__Your objective__.
Your answer must be an exact copy of the records below, minus any images.

Data excerpts

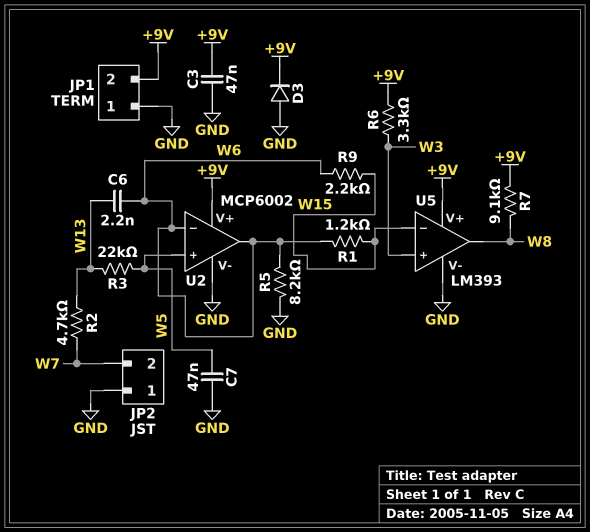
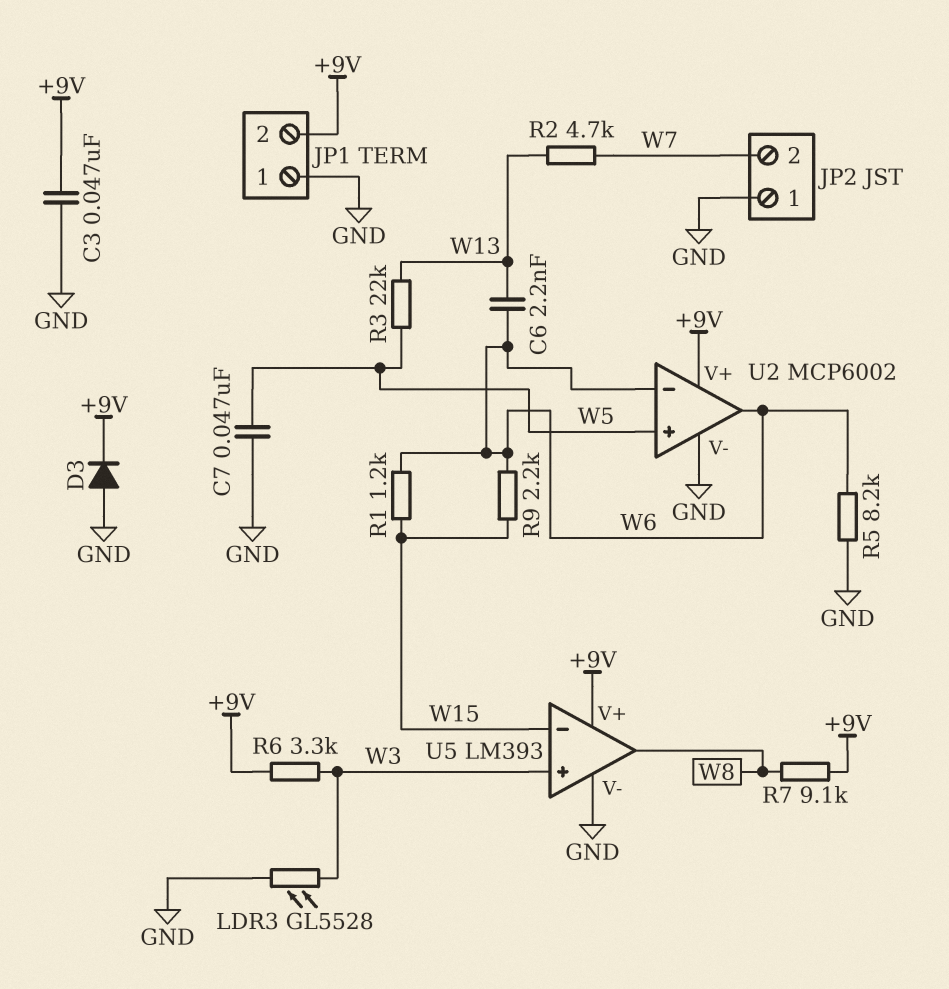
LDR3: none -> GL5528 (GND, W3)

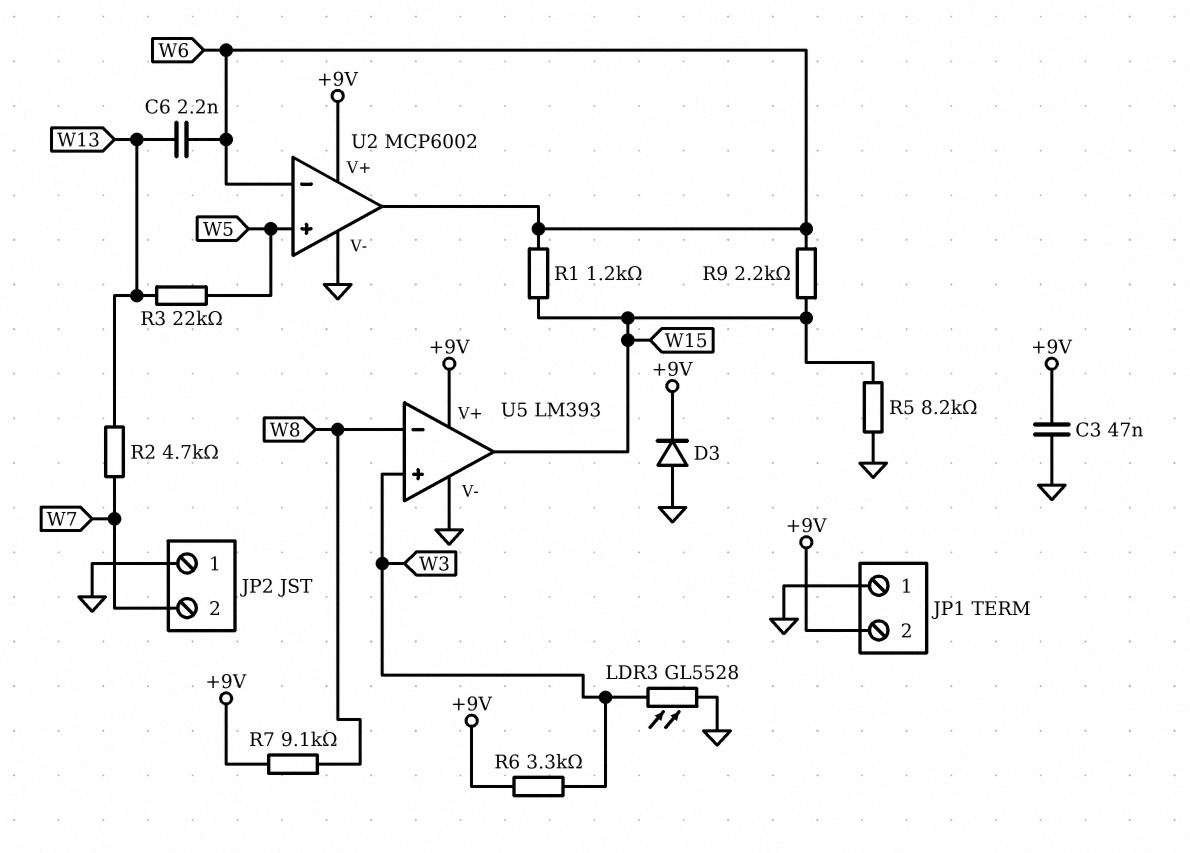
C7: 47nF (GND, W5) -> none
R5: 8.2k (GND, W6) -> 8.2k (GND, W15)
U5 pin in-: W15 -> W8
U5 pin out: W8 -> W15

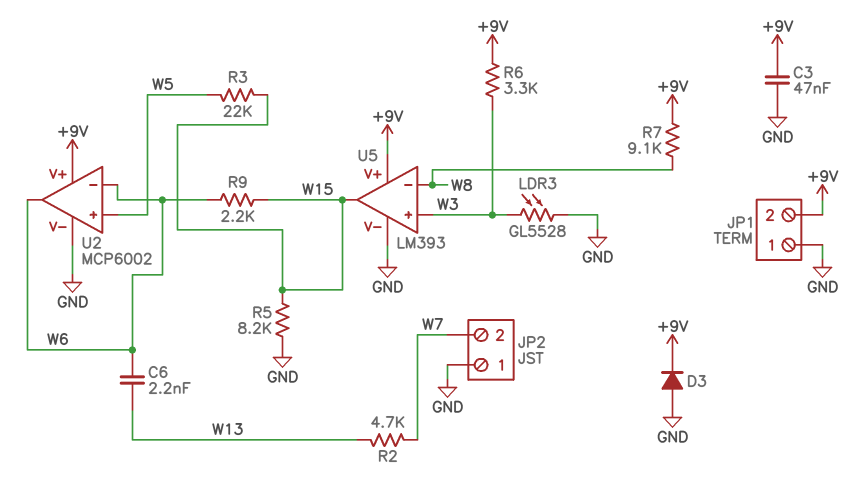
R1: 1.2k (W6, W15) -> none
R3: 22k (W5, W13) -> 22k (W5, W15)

__Reply__.
LDR3: none -> GL5528 (GND, W3)

C7: 47nF (GND, W5) -> none
R5: 8.2k (GND, W6) -> 8.2k (GND, W15)
U5 pin in-: W15 -> W8
U5 pin out: W8 -> W15

R1: 1.2k (W6, W15) -> none
R3: 22k (W5, W13) -> 22k (W5, W15)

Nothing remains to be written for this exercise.